Dataset records:
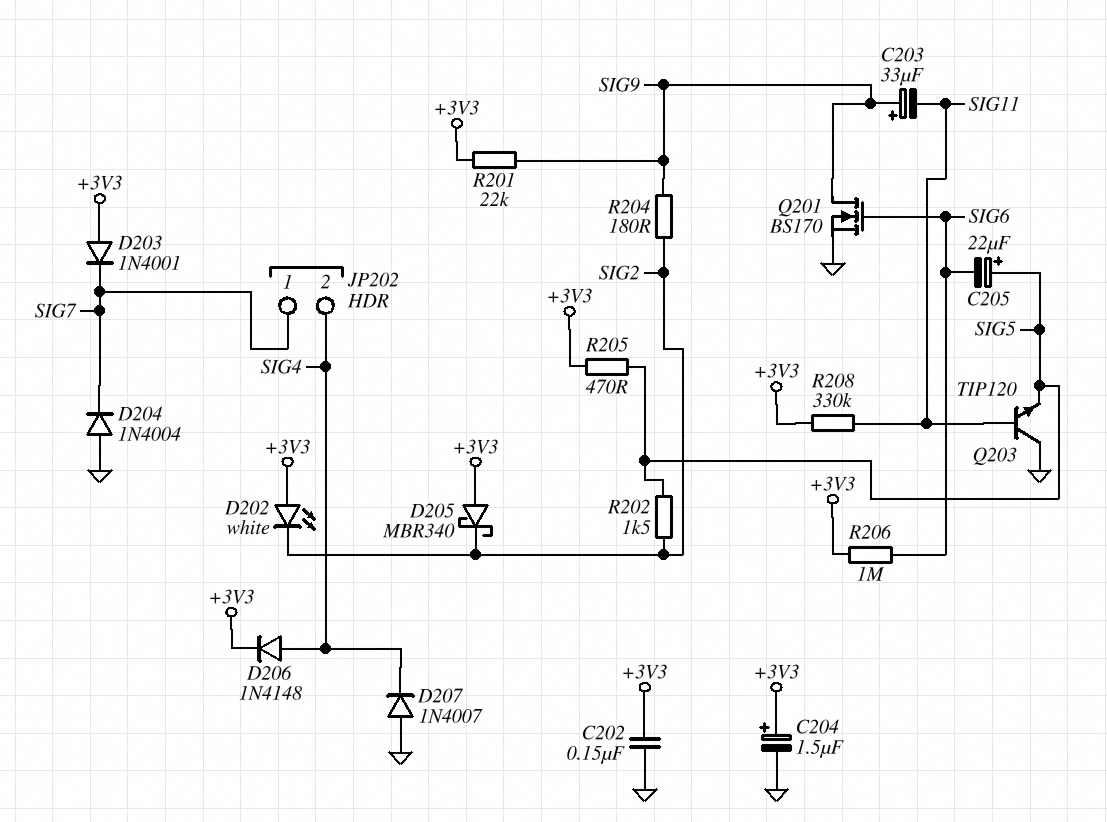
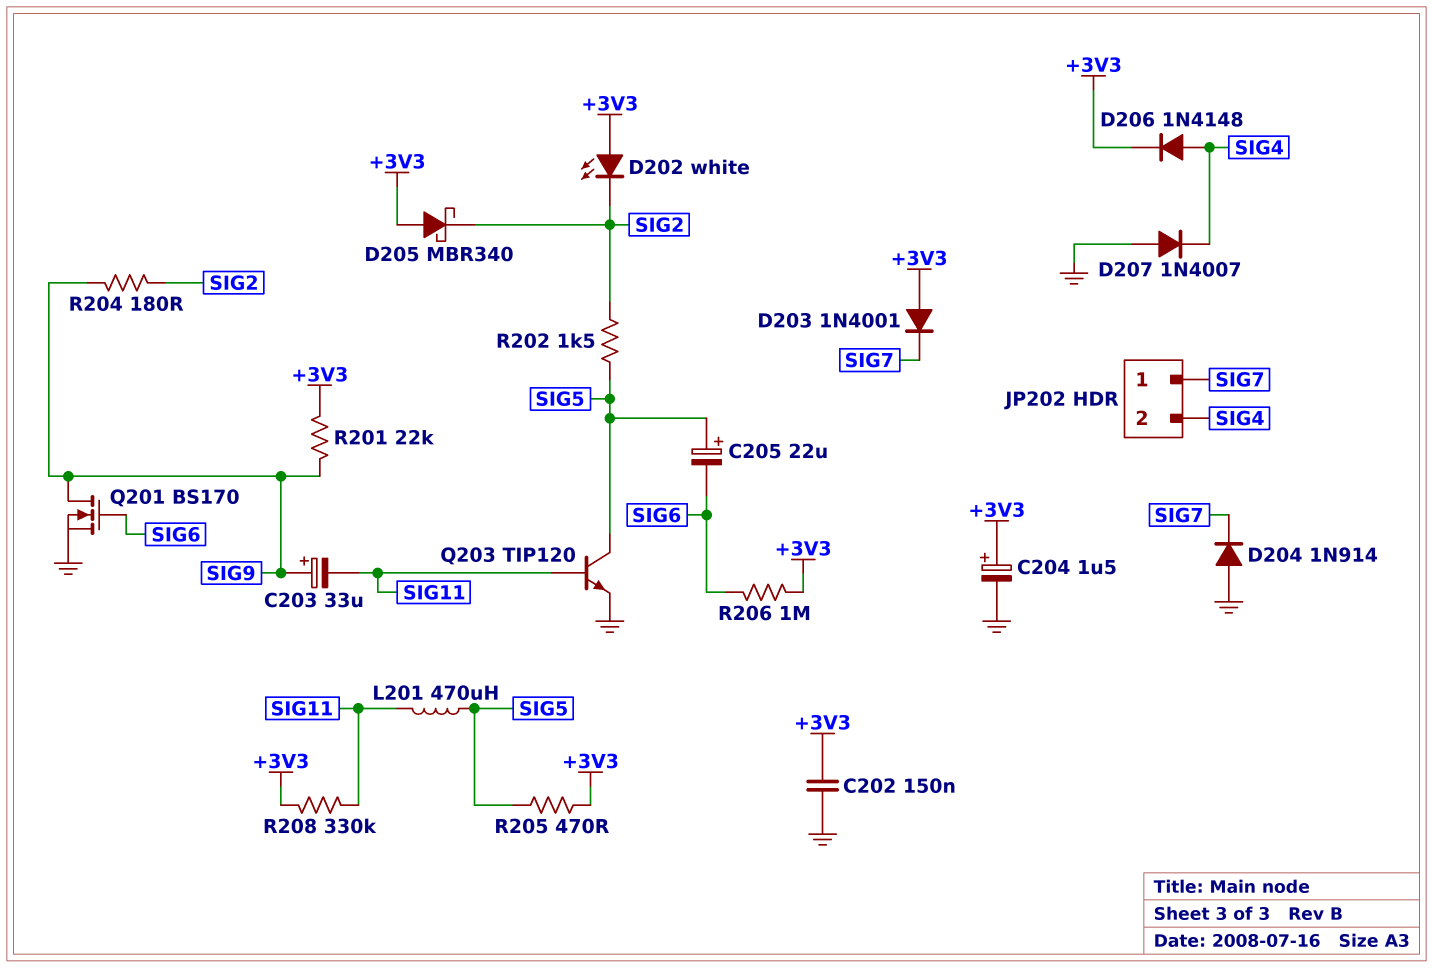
D204: diode 1N4004 (A GND, K SIG7) -> diode 1N914 (A GND, K SIG7)
L201: none -> 470uH (SIG5, SIG11)
Q203: NPN TIP120 (B SIG11, C GND, E SIG5) -> NPN TIP120 (B SIG11, C SIG5, E GND)

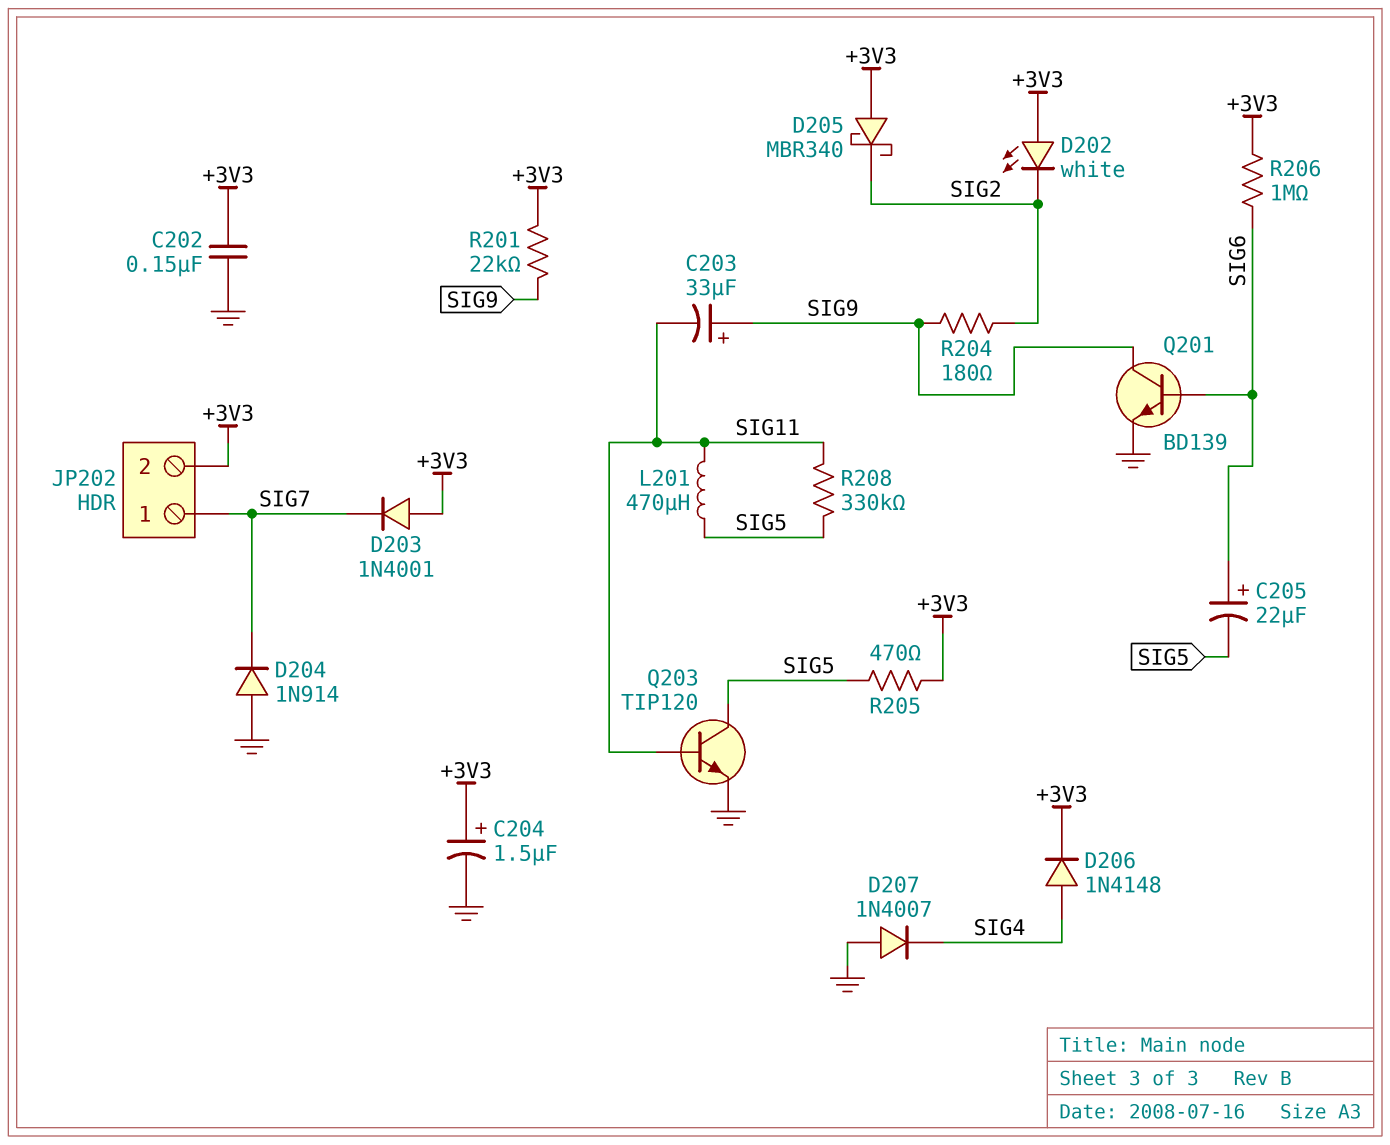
C205: 22uF (plus SIG5, minus SIG6) -> 22uF (plus SIG6, minus SIG5)
JP202 pin 2: SIG4 -> +3V3
Q201: NMOS BS170 (G SIG6, D SIG9, S GND) -> NPN BD139 (B SIG6, C SIG9, E GND)
R202: 1.5k (SIG2, SIG5) -> none
R208: 330k (+3V3, SIG11) -> 330k (SIG5, SIG11)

EXERCISE OBJECTIVE: Write the records out again exactly; none of the pictures belong in the copy.

WRITTEN REPLY:
D204: diode 1N4004 (A GND, K SIG7) -> diode 1N914 (A GND, K SIG7)
L201: none -> 470uH (SIG5, SIG11)
Q203: NPN TIP120 (B SIG11, C GND, E SIG5) -> NPN TIP120 (B SIG11, C SIG5, E GND)

C205: 22uF (plus SIG5, minus SIG6) -> 22uF (plus SIG6, minus SIG5)
JP202 pin 2: SIG4 -> +3V3
Q201: NMOS BS170 (G SIG6, D SIG9, S GND) -> NPN BD139 (B SIG6, C SIG9, E GND)
R202: 1.5k (SIG2, SIG5) -> none
R208: 330k (+3V3, SIG11) -> 330k (SIG5, SIG11)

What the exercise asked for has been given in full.